Task objective >> Repeat every record exactly as written, but leave out the pictures.

**** Stored data ****

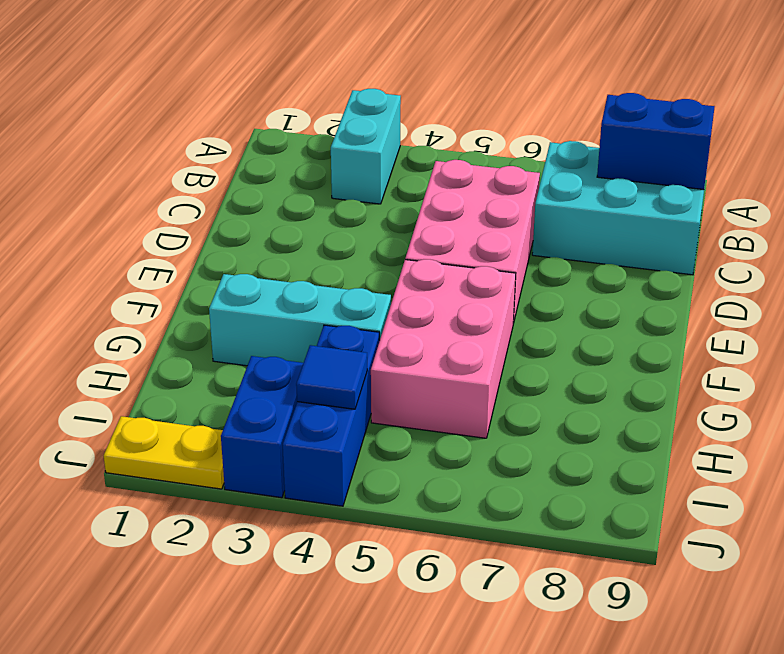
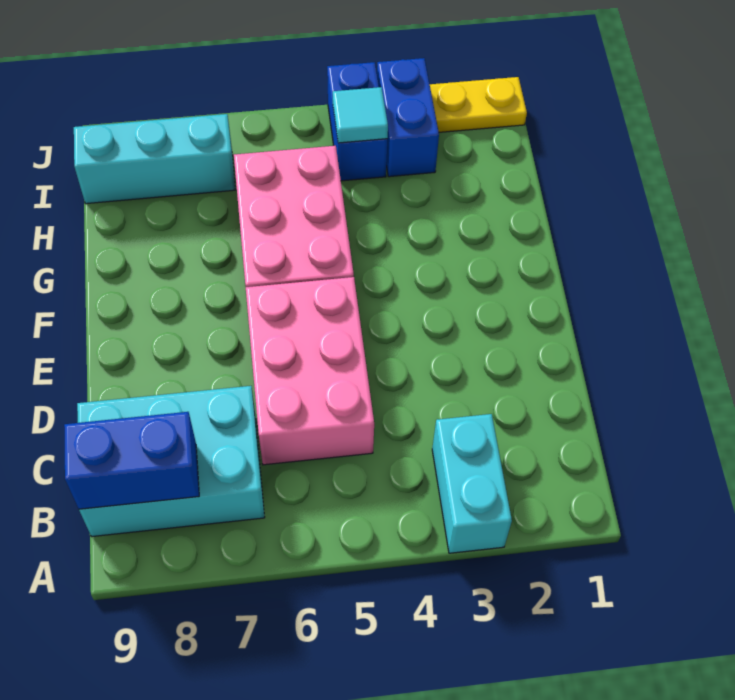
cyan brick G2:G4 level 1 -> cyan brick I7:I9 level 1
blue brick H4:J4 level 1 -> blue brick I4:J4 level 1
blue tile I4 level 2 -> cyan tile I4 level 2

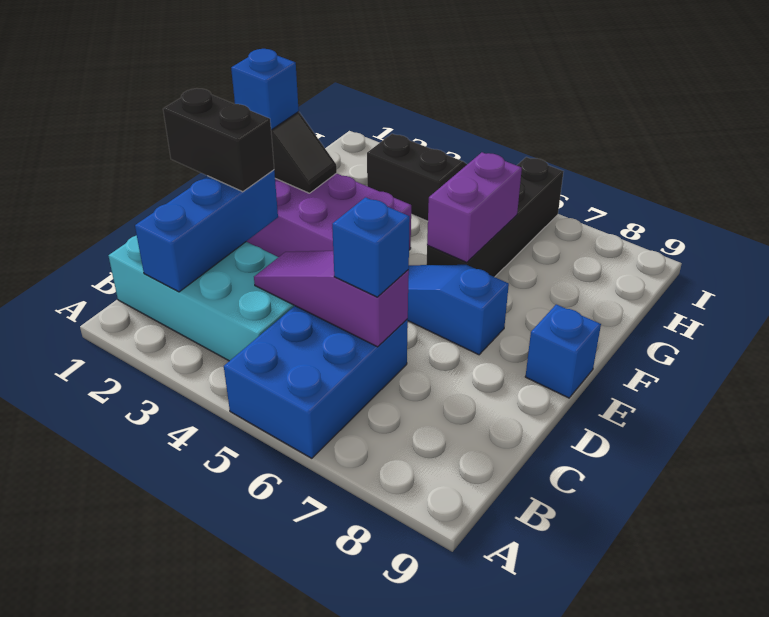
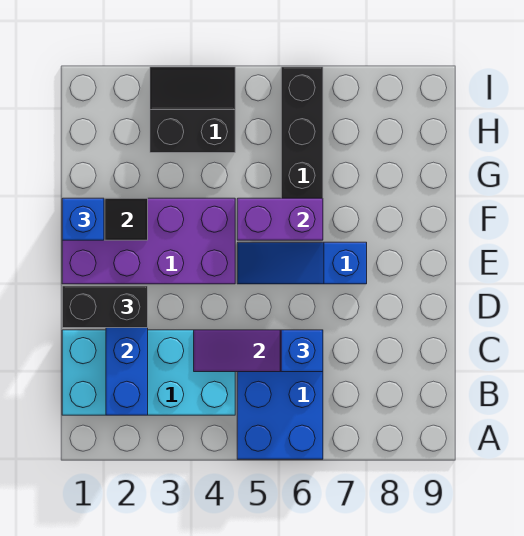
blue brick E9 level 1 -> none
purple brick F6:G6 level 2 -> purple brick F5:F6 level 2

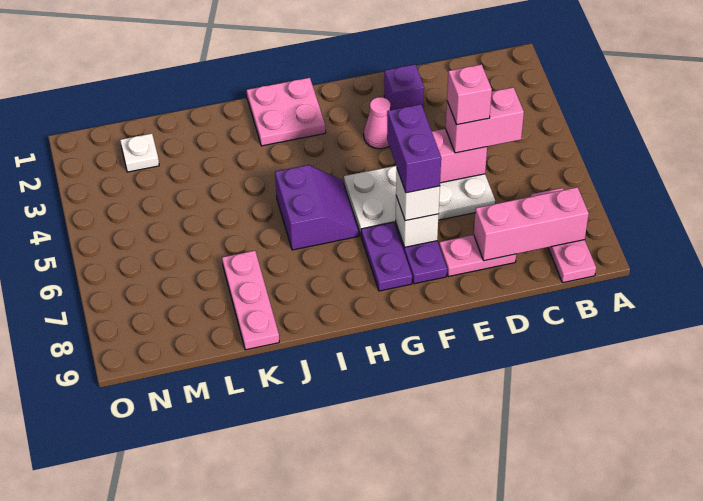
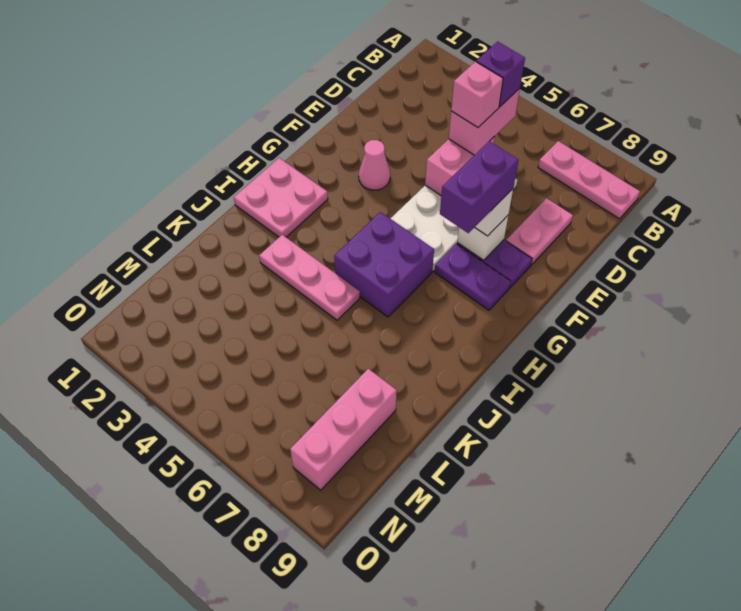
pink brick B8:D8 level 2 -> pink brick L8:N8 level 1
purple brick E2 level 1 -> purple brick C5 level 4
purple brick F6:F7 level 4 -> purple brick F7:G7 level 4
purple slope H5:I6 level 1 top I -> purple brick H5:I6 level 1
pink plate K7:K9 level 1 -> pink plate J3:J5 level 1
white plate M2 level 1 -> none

****

Result for this exercise >>
cyan brick G2:G4 level 1 -> cyan brick I7:I9 level 1
blue brick H4:J4 level 1 -> blue brick I4:J4 level 1
blue tile I4 level 2 -> cyan tile I4 level 2

blue brick E9 level 1 -> none
purple brick F6:G6 level 2 -> purple brick F5:F6 level 2

pink brick B8:D8 level 2 -> pink brick L8:N8 level 1
purple brick E2 level 1 -> purple brick C5 level 4
purple brick F6:F7 level 4 -> purple brick F7:G7 level 4
purple slope H5:I6 level 1 top I -> purple brick H5:I6 level 1
pink plate K7:K9 level 1 -> pink plate J3:J5 level 1
white plate M2 level 1 -> none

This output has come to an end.